Task requirements →
Exact reproduction required: the lines below from the line with "D2: none -> zener 5.6V (A +3V3, K U1/PB2)" to the line with "C10: none -> 220nF (N011, N033)", both ends included, and no others.

═══ Given records ═══

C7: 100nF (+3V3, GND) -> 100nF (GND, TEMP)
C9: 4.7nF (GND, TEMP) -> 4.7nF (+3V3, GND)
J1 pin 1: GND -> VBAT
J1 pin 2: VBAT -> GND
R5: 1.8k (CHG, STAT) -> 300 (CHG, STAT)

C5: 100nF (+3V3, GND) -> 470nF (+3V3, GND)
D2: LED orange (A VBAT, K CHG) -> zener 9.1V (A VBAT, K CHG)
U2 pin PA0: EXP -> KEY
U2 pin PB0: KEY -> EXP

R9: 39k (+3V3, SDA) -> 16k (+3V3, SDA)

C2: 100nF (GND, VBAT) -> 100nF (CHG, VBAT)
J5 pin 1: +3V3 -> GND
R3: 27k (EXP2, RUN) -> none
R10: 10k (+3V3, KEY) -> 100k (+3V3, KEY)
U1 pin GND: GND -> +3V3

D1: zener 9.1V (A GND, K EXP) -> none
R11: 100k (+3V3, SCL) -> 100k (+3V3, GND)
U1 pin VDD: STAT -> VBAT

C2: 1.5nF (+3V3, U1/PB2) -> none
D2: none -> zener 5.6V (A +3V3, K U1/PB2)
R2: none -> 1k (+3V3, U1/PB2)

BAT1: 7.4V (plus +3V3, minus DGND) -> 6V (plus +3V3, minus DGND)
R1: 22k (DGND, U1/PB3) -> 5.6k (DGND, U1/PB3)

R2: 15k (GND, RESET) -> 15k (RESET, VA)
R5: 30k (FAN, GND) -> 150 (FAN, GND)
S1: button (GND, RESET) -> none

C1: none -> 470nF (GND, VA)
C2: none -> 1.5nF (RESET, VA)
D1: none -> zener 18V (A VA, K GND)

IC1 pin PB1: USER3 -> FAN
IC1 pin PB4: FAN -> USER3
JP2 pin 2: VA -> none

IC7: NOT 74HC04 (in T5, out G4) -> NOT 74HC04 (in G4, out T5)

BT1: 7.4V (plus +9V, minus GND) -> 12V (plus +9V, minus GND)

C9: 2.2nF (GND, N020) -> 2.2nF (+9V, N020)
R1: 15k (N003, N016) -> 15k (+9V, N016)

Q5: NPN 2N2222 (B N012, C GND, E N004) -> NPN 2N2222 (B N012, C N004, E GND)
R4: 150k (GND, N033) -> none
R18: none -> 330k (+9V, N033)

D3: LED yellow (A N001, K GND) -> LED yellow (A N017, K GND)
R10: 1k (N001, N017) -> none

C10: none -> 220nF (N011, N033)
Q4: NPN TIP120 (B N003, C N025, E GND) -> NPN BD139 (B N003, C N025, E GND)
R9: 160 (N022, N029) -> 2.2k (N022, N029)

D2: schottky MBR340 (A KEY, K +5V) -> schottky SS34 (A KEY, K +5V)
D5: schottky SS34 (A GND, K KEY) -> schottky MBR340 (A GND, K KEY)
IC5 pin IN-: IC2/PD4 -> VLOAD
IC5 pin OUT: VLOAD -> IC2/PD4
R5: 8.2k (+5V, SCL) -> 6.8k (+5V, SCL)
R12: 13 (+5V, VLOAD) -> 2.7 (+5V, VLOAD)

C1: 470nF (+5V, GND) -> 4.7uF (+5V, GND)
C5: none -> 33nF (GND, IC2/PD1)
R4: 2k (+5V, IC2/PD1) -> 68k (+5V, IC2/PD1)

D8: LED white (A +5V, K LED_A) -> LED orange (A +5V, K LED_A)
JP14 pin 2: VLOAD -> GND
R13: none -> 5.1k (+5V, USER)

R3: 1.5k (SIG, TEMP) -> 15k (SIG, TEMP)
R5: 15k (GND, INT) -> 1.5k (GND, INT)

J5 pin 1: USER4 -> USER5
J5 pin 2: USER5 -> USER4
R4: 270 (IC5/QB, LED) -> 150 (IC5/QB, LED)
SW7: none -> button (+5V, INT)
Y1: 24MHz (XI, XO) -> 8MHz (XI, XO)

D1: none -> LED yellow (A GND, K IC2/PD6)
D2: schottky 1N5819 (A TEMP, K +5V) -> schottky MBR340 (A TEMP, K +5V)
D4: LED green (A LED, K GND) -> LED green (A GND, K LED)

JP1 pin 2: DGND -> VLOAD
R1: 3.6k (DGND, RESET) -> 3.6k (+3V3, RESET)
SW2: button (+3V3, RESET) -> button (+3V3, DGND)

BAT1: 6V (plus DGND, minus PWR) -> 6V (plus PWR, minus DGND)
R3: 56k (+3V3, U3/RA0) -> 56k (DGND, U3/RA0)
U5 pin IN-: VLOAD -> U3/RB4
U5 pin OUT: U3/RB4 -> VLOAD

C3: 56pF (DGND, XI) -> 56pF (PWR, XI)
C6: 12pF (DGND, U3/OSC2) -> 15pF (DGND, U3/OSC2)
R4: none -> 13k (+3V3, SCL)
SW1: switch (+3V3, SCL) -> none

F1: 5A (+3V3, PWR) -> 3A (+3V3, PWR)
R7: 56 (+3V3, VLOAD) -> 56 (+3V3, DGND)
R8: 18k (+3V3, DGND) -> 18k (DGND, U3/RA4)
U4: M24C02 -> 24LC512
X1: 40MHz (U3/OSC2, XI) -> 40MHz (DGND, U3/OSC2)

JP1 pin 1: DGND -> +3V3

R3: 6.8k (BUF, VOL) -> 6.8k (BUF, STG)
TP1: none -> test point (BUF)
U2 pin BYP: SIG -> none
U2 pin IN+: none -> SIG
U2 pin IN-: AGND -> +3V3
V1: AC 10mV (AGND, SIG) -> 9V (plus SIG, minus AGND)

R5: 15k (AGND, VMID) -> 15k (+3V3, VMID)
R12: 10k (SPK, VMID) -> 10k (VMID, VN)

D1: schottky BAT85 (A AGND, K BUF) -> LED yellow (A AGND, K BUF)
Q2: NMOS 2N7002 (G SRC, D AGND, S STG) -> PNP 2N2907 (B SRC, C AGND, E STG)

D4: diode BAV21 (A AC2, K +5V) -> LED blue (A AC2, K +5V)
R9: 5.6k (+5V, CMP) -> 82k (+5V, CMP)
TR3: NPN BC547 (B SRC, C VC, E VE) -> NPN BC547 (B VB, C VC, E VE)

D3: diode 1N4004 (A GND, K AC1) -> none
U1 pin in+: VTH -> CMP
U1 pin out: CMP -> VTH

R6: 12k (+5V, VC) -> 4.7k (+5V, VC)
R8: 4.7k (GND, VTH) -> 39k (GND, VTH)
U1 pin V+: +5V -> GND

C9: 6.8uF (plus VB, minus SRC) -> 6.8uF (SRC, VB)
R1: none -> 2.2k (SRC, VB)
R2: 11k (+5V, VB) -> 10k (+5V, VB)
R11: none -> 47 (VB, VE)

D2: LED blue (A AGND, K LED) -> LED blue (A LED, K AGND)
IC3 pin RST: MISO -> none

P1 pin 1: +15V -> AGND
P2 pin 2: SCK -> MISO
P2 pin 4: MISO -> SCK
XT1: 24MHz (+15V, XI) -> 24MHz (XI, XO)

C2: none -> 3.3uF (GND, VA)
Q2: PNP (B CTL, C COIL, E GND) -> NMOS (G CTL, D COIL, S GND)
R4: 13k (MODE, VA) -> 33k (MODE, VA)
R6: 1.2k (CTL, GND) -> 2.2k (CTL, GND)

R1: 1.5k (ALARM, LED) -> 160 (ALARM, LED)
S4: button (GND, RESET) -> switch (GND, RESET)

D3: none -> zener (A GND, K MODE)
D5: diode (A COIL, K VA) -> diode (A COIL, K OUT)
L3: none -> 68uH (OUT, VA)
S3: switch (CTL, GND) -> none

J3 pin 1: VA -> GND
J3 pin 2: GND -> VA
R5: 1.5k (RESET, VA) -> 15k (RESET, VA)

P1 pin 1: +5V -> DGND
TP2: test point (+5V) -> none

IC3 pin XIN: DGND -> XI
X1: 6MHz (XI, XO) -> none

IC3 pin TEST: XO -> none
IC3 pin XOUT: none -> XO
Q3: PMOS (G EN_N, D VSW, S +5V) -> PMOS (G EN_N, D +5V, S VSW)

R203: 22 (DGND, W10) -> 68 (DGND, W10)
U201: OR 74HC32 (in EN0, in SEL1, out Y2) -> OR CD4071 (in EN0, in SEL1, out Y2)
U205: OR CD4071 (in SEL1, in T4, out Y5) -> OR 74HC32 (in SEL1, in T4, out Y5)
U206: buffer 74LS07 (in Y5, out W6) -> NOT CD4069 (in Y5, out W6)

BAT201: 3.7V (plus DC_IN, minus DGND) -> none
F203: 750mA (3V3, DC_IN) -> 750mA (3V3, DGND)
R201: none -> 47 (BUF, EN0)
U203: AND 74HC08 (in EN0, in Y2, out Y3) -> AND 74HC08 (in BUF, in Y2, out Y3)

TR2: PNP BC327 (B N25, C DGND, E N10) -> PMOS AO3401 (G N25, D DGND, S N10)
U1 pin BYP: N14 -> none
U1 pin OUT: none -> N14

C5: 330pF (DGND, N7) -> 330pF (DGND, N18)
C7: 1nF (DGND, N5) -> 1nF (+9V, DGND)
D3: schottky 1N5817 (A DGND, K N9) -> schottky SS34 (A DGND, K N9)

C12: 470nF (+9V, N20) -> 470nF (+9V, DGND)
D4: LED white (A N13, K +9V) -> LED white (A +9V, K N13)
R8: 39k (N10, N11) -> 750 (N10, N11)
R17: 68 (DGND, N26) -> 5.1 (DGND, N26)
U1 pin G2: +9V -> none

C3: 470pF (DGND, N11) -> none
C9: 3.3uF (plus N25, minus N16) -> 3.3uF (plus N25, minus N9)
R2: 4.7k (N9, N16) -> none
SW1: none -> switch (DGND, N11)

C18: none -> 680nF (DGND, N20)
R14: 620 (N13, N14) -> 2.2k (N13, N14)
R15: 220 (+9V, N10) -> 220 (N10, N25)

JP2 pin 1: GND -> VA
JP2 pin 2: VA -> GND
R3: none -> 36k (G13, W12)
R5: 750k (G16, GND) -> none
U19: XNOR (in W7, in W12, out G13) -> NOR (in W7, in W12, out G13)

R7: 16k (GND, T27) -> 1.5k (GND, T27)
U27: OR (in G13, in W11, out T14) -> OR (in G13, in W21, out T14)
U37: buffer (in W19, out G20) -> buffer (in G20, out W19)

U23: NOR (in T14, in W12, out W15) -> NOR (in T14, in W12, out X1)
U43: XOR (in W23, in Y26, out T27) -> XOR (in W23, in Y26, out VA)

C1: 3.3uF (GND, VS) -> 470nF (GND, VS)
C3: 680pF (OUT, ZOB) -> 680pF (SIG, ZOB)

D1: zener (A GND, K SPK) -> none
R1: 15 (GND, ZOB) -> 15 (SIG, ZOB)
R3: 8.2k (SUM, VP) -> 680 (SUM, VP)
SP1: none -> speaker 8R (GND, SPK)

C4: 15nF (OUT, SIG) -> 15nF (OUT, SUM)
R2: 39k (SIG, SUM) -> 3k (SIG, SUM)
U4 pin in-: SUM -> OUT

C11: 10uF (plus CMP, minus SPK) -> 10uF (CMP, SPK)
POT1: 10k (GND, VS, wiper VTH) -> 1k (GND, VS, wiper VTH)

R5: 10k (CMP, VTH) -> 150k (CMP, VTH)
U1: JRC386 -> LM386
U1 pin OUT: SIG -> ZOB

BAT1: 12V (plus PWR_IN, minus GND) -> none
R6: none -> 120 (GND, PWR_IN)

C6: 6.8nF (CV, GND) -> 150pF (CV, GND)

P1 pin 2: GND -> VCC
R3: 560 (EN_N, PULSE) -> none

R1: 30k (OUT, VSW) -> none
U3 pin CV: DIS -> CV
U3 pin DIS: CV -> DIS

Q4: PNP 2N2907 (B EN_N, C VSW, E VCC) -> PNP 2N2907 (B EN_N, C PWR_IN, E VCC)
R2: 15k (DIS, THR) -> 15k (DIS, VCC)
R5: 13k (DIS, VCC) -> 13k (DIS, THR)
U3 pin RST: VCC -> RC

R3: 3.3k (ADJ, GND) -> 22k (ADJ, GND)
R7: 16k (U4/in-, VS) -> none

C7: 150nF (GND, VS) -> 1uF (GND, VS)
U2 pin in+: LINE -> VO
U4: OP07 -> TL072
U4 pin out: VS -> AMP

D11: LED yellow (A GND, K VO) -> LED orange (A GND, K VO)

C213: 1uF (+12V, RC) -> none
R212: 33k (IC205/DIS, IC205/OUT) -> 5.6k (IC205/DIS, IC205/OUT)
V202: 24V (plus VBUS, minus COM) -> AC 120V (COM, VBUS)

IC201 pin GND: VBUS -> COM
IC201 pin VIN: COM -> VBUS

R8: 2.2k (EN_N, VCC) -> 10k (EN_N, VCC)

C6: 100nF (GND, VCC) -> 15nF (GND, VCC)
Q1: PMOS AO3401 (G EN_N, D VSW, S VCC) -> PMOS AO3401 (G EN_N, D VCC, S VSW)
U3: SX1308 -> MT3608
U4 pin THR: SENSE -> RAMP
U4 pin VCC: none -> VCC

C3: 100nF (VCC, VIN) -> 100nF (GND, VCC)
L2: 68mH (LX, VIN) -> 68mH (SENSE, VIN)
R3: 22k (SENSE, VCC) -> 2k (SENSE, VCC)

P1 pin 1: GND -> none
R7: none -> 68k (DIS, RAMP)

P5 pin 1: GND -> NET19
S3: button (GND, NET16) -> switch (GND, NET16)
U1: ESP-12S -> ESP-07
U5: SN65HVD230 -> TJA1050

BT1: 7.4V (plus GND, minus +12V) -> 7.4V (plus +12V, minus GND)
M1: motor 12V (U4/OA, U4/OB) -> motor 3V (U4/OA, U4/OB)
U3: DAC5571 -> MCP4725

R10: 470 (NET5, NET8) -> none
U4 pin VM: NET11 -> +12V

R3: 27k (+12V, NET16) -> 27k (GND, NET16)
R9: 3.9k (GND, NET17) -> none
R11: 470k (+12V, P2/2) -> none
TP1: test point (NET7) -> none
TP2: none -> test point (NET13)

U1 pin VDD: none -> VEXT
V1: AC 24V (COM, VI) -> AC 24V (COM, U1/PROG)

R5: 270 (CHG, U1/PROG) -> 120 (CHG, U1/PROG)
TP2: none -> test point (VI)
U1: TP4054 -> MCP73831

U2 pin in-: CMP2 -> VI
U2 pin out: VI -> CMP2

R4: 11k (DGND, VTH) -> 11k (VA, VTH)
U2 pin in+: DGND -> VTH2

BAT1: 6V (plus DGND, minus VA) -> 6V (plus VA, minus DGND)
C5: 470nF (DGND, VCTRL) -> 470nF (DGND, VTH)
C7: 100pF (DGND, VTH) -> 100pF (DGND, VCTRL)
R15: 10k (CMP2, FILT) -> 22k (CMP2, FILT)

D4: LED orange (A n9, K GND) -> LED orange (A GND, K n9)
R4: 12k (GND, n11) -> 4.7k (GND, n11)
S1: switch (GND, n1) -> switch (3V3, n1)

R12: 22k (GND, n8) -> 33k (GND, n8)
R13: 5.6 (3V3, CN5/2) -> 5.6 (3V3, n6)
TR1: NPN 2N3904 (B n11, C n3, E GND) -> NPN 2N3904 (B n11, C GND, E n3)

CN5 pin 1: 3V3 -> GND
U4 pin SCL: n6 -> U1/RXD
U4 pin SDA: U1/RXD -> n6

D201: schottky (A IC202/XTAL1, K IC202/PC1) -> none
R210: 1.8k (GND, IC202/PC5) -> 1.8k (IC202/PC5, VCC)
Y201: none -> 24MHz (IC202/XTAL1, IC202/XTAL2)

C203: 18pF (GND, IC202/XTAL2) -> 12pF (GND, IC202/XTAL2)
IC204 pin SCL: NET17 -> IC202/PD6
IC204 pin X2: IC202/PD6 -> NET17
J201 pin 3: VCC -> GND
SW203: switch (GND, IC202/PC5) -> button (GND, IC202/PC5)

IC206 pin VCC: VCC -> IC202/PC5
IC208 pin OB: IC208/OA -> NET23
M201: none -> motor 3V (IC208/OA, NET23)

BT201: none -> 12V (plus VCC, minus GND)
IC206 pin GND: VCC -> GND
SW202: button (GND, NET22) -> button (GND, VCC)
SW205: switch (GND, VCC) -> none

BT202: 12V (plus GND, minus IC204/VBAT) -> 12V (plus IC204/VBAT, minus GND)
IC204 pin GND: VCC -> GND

═══

Exercise answer →
D2: none -> zener 5.6V (A +3V3, K U1/PB2)
R2: none -> 1k (+3V3, U1/PB2)

BAT1: 7.4V (plus +3V3, minus DGND) -> 6V (plus +3V3, minus DGND)
R1: 22k (DGND, U1/PB3) -> 5.6k (DGND, U1/PB3)

R2: 15k (GND, RESET) -> 15k (RESET, VA)
R5: 30k (FAN, GND) -> 150 (FAN, GND)
S1: button (GND, RESET) -> none

C1: none -> 470nF (GND, VA)
C2: none -> 1.5nF (RESET, VA)
D1: none -> zener 18V (A VA, K GND)

IC1 pin PB1: USER3 -> FAN
IC1 pin PB4: FAN -> USER3
JP2 pin 2: VA -> none

IC7: NOT 74HC04 (in T5, out G4) -> NOT 74HC04 (in G4, out T5)

BT1: 7.4V (plus +9V, minus GND) -> 12V (plus +9V, minus GND)

C9: 2.2nF (GND, N020) -> 2.2nF (+9V, N020)
R1: 15k (N003, N016) -> 15k (+9V, N016)

Q5: NPN 2N2222 (B N012, C GND, E N004) -> NPN 2N2222 (B N012, C N004, E GND)
R4: 150k (GND, N033) -> none
R18: none -> 330k (+9V, N033)

D3: LED yellow (A N001, K GND) -> LED yellow (A N017, K GND)
R10: 1k (N001, N017) -> none

C10: none -> 220nF (N011, N033)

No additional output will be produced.